▶ _Work request_
Find "(480, 317) = (300, 255): black" in the data below; transcribe the line it appears on and each line after it, exactly, to the end, and nothing else.

(Scene comparison data)

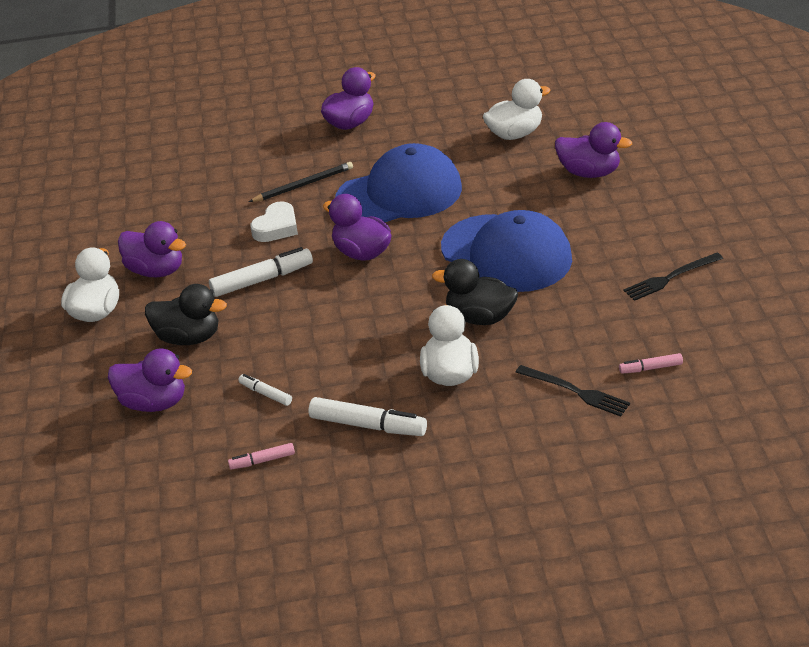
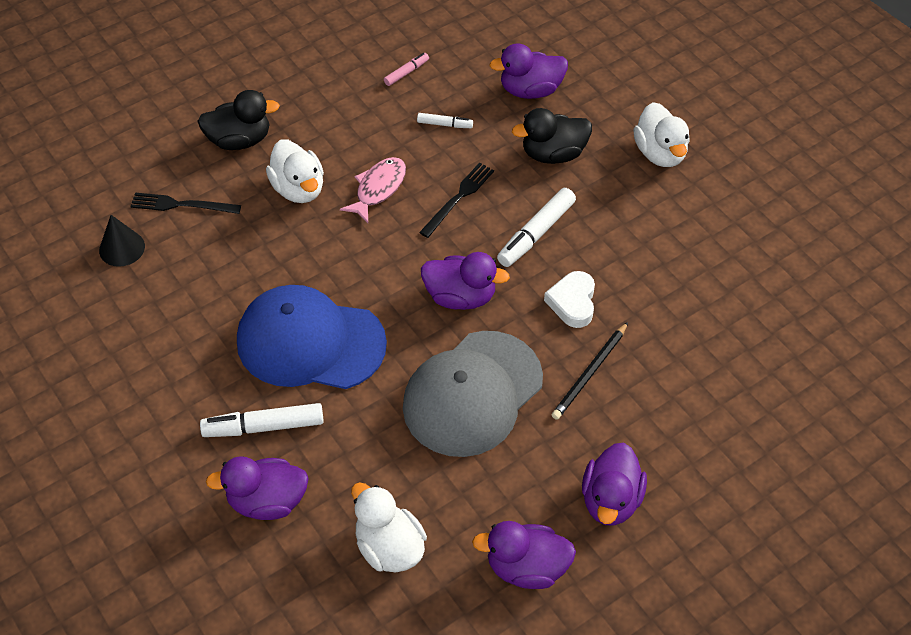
camera: 150 degrees right, 15 degrees up
(156, 270) = (648, 212): purple duck -> purple duck (526, 567)
(368, 425) = (342, 124): white marker -> white marker (263, 426)
(373, 353) = (378, 189): none -> pink fish
(399, 194) = (472, 394): blue cap -> grey cap
(480, 317) = (300, 255): black duck -> black duck (239, 140)
(515, 134) = (389, 547): white duck -> white duck turned 105 degrees clockwise
(650, 368) = (122, 248): pink marker -> black cone
(670, 278) = (128, 362): black fork -> black fork (458, 198)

▶ _Response area_
(480, 317) = (300, 255): black duck -> black duck (239, 140)
(515, 134) = (389, 547): white duck -> white duck turned 105 degrees clockwise
(650, 368) = (122, 248): pink marker -> black cone
(670, 278) = (128, 362): black fork -> black fork (458, 198)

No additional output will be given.